■ TASK REQUIREMENTS
Word for word, repeat all the entries below, but without the pictures.

[Scene image comparisons]
+---+
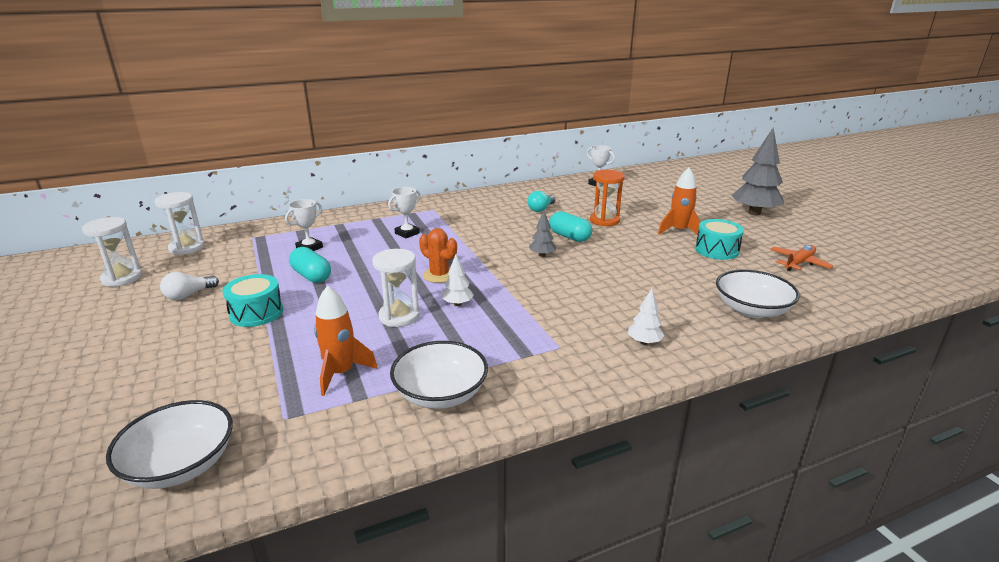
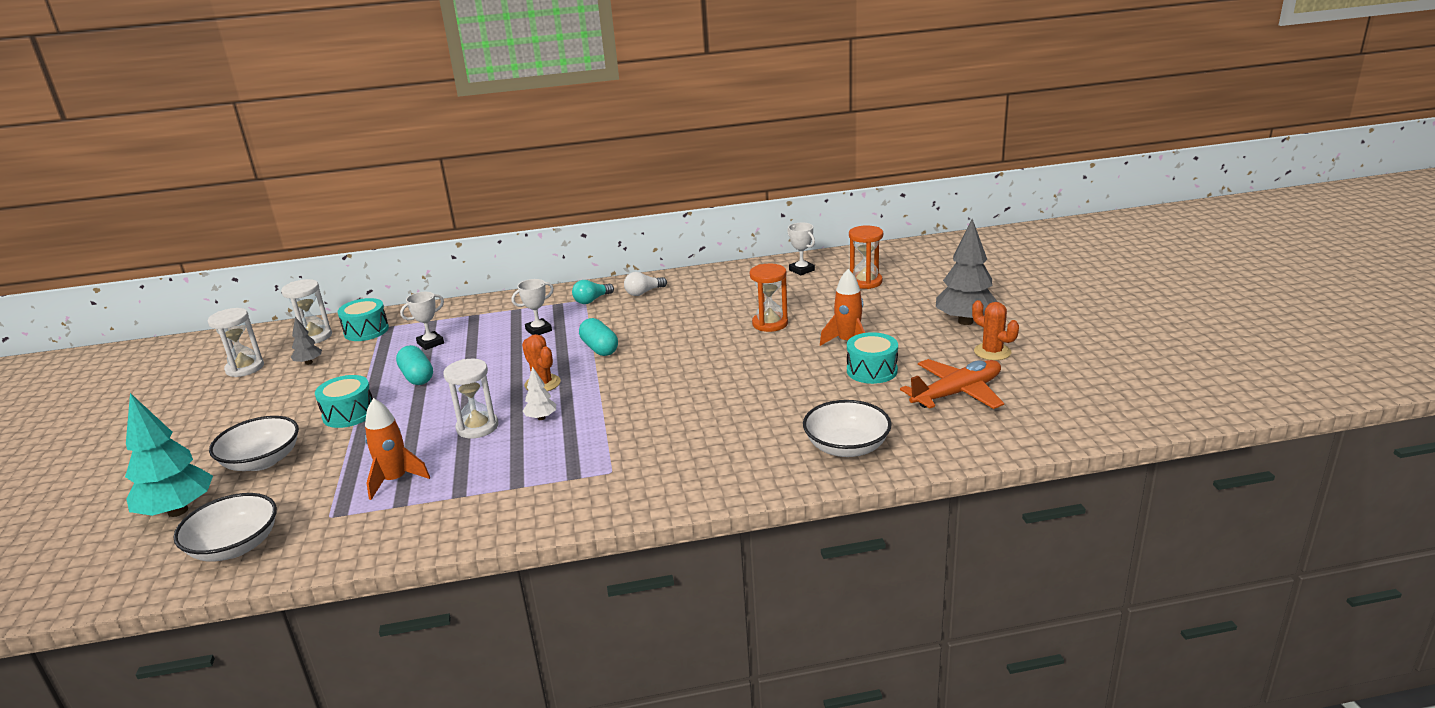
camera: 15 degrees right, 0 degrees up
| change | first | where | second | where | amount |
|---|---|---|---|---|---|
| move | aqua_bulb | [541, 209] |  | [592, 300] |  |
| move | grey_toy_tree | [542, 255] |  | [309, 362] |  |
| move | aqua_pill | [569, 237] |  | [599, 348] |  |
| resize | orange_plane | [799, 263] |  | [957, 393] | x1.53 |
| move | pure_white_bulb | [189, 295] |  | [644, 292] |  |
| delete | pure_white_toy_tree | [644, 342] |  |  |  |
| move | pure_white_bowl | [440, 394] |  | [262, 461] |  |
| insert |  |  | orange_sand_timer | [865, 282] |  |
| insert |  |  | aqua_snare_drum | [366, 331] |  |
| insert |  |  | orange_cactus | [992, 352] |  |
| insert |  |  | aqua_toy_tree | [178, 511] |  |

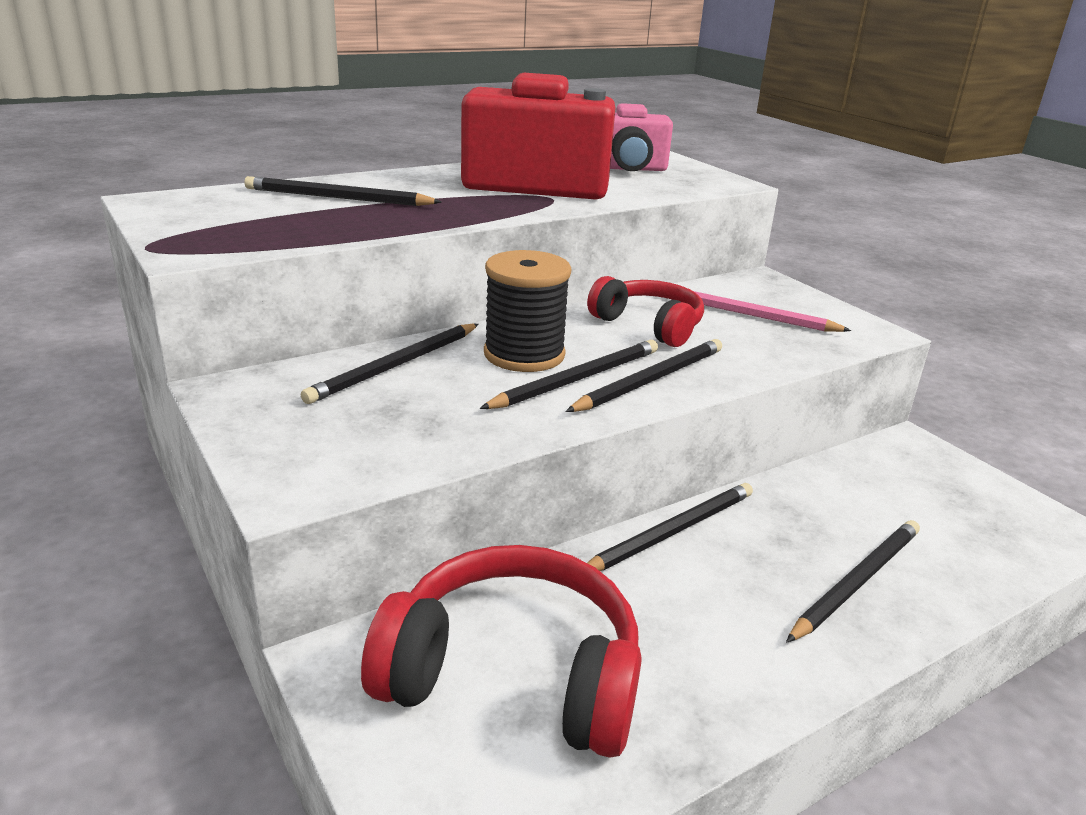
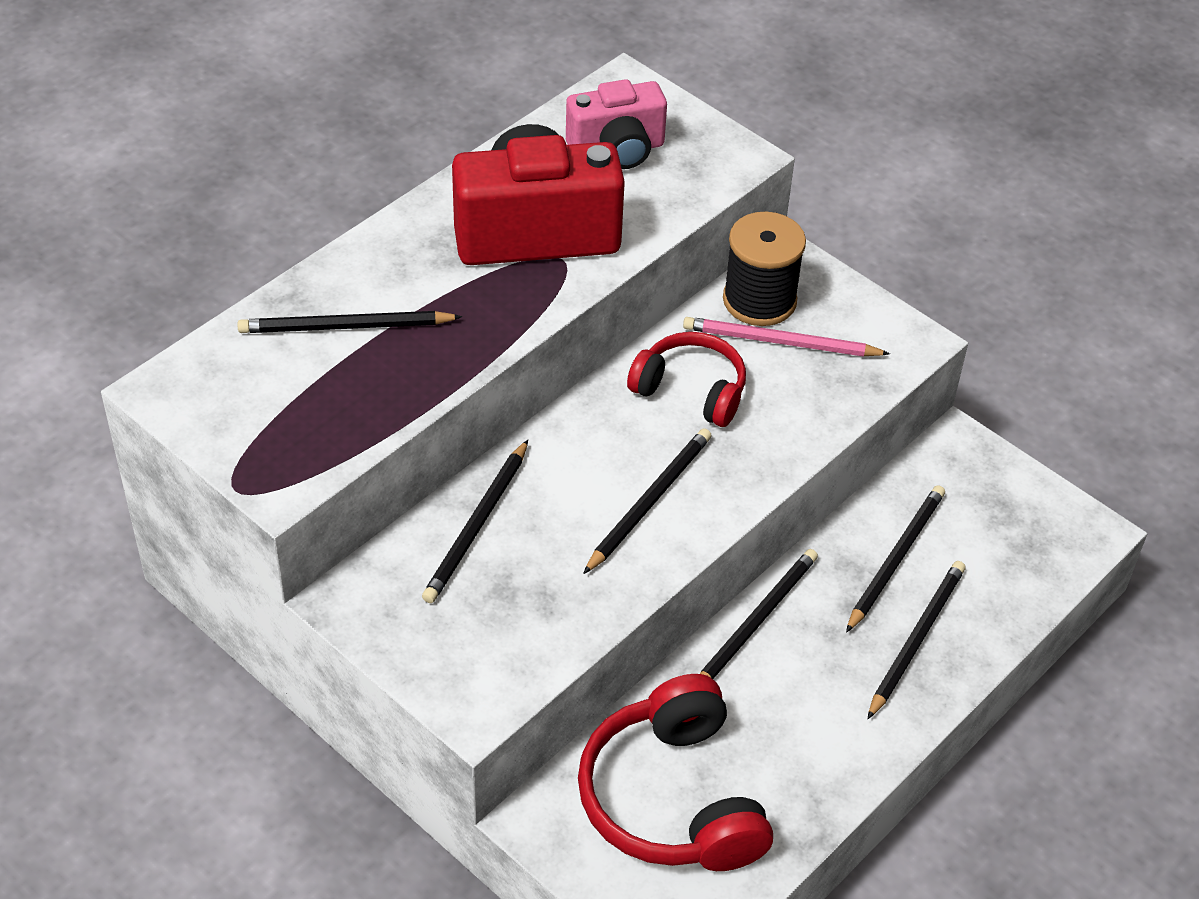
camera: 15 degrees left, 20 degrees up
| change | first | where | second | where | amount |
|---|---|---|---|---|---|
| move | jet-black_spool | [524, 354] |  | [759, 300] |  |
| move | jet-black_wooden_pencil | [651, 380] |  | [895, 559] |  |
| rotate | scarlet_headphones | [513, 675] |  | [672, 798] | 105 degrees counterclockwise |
+---+
■ ANSWER TO THIS EXERCISE
camera: 15 degrees right, 0 degrees up
| change | first | where | second | where | amount |
|---|---|---|---|---|---|
| move | aqua_bulb | [541, 209] |  | [592, 300] |  |
| move | grey_toy_tree | [542, 255] |  | [309, 362] |  |
| move | aqua_pill | [569, 237] |  | [599, 348] |  |
| resize | orange_plane | [799, 263] |  | [957, 393] | x1.53 |
| move | pure_white_bulb | [189, 295] |  | [644, 292] |  |
| delete | pure_white_toy_tree | [644, 342] |  |  |  |
| move | pure_white_bowl | [440, 394] |  | [262, 461] |  |
| insert |  |  | orange_sand_timer | [865, 282] |  |
| insert |  |  | aqua_snare_drum | [366, 331] |  |
| insert |  |  | orange_cactus | [992, 352] |  |
| insert |  |  | aqua_toy_tree | [178, 511] |  |

camera: 15 degrees left, 20 degrees up
| change | first | where | second | where | amount |
|---|---|---|---|---|---|
| move | jet-black_spool | [524, 354] |  | [759, 300] |  |
| move | jet-black_wooden_pencil | [651, 380] |  | [895, 559] |  |
| rotate | scarlet_headphones | [513, 675] |  | [672, 798] | 105 degrees counterclockwise |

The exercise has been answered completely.